● **What to work on**: Starting with the line that contains "J202 pin 3: IC201/PB3 -> SCL" and stopping after the line that contains "R208: 33k (SCL, VA) -> none", copy the entries below exactly. Include nothing else.

● **Records for this exercise**:
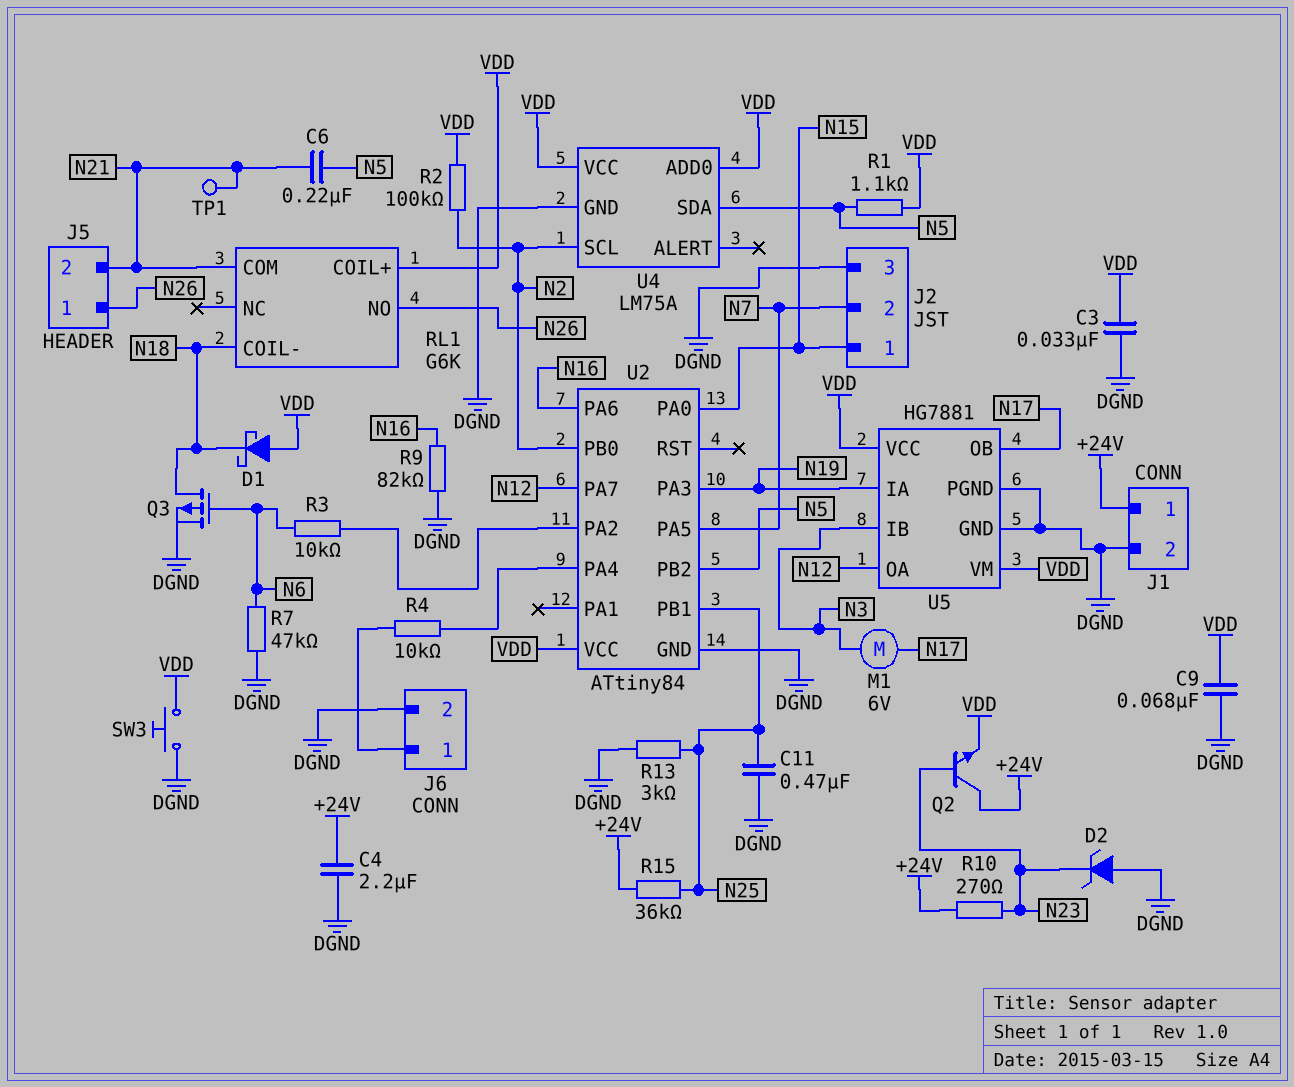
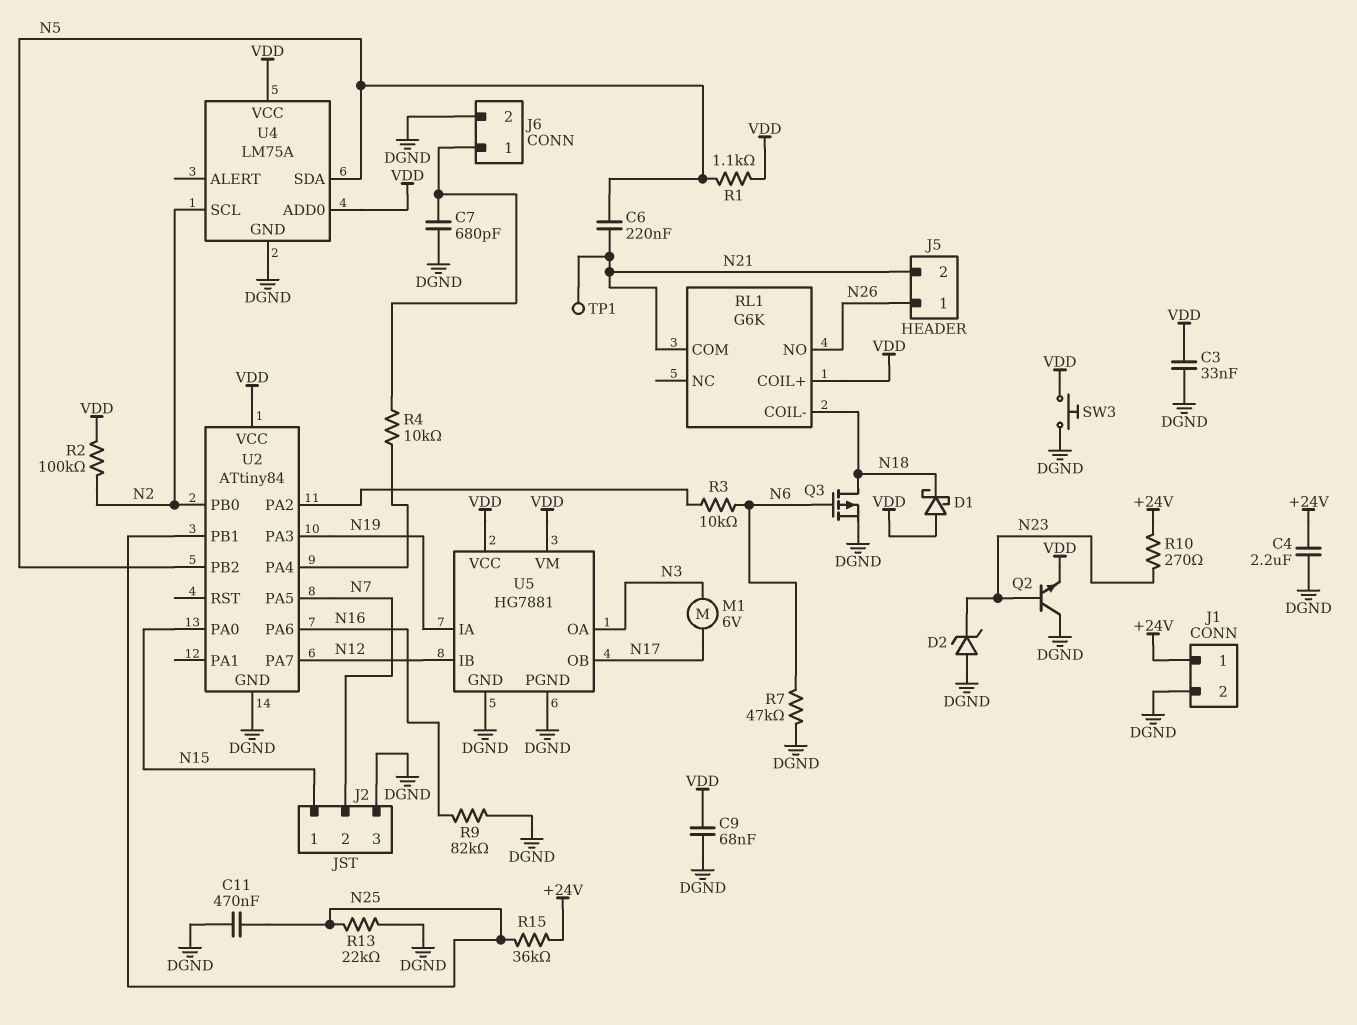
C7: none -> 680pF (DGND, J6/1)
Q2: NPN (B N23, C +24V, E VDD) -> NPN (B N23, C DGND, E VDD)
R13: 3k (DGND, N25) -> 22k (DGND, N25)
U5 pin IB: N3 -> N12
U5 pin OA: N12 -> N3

* * *

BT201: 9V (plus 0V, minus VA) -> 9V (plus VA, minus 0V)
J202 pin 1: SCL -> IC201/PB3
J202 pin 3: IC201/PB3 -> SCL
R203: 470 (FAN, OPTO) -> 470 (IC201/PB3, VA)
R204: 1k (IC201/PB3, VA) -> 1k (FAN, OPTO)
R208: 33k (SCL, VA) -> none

● **Result**:
J202 pin 3: IC201/PB3 -> SCL
R203: 470 (FAN, OPTO) -> 470 (IC201/PB3, VA)
R204: 1k (IC201/PB3, VA) -> 1k (FAN, OPTO)
R208: 33k (SCL, VA) -> none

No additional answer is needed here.